▶ [What this task involves] Within the listing, each line that has the string "green" should be copied.

▶ [Given data]
········
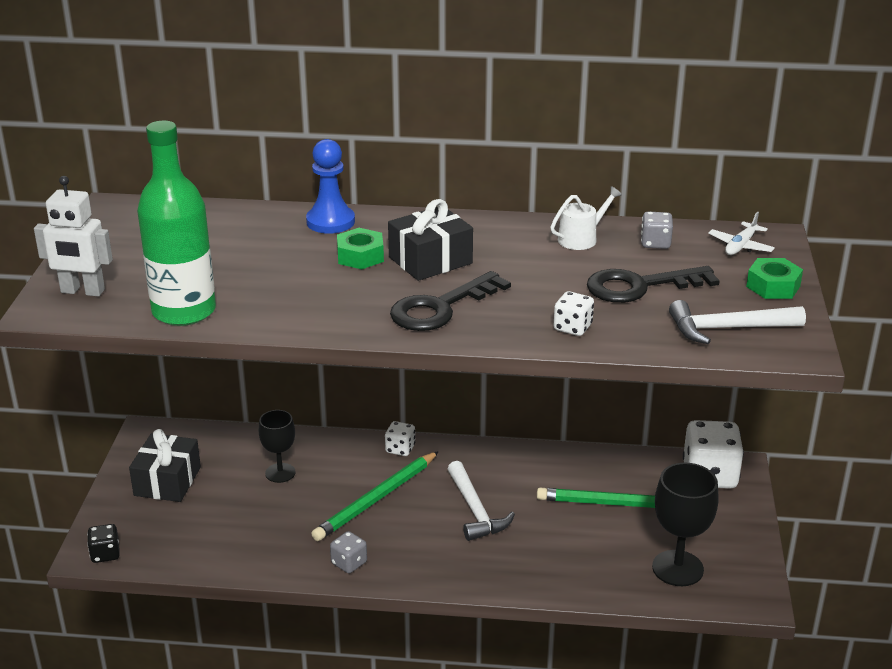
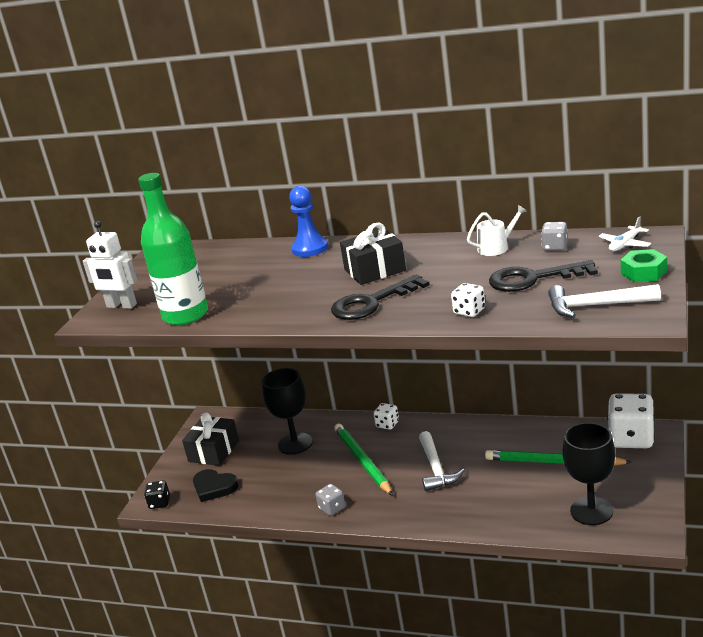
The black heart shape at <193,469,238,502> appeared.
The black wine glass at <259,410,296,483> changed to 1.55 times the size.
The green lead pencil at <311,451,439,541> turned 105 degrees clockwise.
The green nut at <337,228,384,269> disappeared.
········
▶ [Expected answer]
The green lead pencil at <311,451,439,541> turned 105 degrees clockwise.
The green nut at <337,228,384,269> disappeared.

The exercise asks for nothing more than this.